[Data pulled from a collection]

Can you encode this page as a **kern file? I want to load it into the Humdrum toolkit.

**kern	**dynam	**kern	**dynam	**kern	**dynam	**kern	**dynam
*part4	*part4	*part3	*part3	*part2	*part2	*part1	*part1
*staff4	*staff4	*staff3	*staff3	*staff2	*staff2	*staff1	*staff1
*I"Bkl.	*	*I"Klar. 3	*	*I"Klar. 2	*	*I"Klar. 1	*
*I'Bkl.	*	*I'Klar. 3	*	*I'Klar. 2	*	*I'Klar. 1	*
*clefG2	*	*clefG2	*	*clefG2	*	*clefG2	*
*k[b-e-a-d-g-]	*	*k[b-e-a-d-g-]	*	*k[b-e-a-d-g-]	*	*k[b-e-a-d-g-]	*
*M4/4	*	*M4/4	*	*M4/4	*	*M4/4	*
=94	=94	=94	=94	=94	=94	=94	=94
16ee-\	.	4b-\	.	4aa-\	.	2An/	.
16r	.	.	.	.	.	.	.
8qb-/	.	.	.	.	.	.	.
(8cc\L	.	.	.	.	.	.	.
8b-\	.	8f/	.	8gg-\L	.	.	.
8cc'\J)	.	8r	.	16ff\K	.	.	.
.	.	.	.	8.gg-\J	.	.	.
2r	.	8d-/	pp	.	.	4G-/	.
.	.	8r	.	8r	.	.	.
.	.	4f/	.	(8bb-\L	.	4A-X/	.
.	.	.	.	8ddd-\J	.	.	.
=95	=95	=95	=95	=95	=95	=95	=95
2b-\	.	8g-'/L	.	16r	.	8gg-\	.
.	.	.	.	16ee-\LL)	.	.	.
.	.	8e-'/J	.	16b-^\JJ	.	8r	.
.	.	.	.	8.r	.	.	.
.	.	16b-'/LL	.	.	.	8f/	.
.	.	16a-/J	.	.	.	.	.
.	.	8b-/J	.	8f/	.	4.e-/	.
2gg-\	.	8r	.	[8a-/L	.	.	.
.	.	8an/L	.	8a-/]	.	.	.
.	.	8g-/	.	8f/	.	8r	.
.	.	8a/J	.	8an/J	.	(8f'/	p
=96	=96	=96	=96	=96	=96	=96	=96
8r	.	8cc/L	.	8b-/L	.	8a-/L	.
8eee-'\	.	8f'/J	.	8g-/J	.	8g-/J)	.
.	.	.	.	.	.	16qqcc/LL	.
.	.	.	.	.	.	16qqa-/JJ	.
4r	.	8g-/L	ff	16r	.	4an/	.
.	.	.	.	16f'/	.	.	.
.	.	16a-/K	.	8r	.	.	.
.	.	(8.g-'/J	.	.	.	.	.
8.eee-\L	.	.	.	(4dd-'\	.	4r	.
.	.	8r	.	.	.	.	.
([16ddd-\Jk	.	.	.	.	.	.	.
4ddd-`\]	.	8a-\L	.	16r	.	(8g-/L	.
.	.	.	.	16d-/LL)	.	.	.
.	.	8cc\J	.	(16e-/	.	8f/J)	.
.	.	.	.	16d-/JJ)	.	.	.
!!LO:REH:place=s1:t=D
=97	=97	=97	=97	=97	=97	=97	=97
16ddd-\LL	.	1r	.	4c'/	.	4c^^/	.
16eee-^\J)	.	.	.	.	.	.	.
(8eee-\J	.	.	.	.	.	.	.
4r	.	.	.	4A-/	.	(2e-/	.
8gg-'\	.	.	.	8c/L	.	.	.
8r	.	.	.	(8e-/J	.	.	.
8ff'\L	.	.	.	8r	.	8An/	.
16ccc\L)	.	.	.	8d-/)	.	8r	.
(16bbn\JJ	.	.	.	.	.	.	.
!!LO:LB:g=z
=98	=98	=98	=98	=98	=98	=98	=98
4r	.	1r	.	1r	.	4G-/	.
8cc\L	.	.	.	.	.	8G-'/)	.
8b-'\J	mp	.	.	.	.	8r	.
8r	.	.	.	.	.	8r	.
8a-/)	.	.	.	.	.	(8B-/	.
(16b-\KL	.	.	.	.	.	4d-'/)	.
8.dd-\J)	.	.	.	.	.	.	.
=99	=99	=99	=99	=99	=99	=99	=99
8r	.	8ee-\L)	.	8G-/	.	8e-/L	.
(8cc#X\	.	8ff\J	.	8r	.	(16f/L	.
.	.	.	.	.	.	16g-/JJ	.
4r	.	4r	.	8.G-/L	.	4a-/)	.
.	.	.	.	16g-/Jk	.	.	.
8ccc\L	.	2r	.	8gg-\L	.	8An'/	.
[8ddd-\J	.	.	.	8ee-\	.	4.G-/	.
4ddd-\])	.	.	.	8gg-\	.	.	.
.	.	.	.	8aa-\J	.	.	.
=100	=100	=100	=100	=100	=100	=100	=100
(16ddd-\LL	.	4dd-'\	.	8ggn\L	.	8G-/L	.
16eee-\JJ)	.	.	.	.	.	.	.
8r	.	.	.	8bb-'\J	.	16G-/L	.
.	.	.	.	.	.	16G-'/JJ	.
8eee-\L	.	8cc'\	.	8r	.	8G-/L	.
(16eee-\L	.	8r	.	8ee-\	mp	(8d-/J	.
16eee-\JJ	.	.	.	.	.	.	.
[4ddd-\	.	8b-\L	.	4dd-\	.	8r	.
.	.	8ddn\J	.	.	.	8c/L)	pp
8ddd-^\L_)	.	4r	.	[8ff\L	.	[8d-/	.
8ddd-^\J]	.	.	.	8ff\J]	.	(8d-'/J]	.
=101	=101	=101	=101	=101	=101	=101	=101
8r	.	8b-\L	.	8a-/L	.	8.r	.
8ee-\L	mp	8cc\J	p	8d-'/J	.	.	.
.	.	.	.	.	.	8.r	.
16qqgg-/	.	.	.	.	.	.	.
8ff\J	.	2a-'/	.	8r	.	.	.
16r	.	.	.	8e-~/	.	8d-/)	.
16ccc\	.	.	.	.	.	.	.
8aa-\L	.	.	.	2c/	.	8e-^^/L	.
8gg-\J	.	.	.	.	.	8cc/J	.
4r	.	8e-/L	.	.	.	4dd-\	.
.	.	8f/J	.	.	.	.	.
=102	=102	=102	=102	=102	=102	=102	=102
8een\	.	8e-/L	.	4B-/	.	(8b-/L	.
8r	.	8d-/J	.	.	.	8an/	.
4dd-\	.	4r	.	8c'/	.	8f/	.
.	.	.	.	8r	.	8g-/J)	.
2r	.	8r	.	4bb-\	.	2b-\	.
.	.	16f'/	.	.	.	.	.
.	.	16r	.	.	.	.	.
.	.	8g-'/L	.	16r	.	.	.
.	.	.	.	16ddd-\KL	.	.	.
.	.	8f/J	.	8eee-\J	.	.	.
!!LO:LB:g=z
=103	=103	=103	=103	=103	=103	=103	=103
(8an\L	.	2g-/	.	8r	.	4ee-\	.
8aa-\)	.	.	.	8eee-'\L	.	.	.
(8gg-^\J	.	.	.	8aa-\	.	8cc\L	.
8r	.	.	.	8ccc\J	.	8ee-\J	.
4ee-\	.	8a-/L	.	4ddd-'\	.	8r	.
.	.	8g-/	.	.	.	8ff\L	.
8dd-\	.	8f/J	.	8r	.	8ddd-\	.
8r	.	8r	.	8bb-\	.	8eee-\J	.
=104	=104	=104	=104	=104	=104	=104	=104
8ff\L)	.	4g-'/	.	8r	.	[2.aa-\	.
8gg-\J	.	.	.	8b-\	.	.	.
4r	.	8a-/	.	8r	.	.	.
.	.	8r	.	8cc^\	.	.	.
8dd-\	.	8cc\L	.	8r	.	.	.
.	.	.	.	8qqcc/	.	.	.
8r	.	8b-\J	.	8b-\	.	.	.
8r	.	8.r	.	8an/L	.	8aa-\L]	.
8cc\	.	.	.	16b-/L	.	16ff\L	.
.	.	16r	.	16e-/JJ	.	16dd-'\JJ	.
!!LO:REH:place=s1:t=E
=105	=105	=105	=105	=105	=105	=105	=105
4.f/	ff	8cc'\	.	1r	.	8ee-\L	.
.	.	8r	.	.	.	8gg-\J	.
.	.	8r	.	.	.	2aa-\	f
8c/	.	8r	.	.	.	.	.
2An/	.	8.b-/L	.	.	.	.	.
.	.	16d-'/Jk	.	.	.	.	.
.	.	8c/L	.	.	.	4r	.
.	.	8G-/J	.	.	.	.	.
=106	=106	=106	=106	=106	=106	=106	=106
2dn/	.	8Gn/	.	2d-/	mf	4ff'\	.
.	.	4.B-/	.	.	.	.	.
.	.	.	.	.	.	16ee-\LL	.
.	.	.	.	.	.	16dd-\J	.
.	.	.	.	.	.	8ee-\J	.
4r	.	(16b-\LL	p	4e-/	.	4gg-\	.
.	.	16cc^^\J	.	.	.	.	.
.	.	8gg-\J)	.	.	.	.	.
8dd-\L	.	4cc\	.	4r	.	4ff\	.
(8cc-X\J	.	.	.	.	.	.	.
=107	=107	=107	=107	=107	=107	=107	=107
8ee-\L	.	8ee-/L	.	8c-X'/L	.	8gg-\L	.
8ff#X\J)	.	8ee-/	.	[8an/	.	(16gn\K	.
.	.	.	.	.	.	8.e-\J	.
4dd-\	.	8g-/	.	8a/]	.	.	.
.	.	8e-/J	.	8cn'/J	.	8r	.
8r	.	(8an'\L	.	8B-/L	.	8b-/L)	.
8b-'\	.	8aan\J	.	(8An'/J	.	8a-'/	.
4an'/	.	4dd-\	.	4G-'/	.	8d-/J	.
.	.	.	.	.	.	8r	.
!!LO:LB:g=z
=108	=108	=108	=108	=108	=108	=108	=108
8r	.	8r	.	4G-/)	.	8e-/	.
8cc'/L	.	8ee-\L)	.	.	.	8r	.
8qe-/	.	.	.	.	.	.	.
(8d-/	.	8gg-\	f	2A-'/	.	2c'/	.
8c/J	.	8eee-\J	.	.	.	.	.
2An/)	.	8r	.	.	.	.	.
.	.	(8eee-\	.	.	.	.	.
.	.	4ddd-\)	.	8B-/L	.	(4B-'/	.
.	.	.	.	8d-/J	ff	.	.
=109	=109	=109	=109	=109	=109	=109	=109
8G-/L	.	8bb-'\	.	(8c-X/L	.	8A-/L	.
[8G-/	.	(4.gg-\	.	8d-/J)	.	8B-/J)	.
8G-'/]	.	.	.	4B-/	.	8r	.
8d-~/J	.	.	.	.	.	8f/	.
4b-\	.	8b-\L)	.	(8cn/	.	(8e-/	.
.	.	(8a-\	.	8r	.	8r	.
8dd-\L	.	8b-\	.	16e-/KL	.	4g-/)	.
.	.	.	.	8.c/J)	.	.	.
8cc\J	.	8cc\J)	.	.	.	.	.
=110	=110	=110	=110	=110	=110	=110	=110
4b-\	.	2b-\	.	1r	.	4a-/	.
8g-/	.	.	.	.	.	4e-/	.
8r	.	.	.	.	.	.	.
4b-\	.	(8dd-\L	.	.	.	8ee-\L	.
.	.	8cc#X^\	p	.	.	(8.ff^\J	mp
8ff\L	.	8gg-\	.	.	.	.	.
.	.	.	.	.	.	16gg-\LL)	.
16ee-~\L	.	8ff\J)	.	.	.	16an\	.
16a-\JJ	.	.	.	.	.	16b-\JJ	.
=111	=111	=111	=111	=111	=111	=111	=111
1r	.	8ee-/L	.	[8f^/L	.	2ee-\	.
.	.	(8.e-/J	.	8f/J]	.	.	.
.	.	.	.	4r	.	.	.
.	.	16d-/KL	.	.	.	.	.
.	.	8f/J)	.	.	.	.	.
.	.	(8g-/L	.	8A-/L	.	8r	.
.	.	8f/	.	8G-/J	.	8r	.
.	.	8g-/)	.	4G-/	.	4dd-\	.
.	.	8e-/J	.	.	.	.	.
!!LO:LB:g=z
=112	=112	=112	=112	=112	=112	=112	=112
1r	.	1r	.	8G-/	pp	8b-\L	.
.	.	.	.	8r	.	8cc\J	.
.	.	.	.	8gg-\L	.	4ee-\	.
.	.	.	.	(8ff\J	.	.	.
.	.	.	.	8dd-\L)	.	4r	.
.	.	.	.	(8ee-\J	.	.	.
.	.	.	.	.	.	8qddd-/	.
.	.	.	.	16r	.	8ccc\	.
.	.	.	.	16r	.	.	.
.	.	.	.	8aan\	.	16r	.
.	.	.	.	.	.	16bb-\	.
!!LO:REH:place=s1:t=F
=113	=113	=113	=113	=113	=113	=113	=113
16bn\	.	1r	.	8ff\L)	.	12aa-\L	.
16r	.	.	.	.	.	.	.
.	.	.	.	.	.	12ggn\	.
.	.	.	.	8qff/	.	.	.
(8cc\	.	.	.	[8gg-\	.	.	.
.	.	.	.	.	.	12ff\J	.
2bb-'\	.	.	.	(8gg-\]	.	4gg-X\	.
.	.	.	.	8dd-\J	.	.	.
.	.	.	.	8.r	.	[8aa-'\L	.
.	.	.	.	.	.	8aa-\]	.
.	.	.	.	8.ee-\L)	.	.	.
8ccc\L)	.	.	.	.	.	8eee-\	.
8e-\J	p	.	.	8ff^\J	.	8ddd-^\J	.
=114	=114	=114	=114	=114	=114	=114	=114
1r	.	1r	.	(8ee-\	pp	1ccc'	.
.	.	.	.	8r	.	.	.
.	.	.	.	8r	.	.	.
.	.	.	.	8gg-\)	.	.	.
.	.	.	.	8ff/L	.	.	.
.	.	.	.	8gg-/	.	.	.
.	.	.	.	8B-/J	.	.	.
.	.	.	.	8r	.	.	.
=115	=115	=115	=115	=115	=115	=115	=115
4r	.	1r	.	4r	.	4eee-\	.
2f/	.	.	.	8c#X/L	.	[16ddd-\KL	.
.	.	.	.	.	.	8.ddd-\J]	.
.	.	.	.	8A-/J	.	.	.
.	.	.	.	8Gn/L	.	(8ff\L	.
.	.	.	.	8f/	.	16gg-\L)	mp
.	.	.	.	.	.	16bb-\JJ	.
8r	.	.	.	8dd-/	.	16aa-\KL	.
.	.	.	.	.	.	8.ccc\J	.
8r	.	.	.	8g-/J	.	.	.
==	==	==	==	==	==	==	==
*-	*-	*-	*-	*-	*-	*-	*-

*What is being asked:* Return every line of the material above that contains the string "kern", matching uppercase and lowercase exactly.

*Answer for the task:*
Can you encode this page as a **kern file? I want to load it into the Humdrum toolkit.
**kern	**dynam	**kern	**dynam	**kern	**dynam	**kern	**dynam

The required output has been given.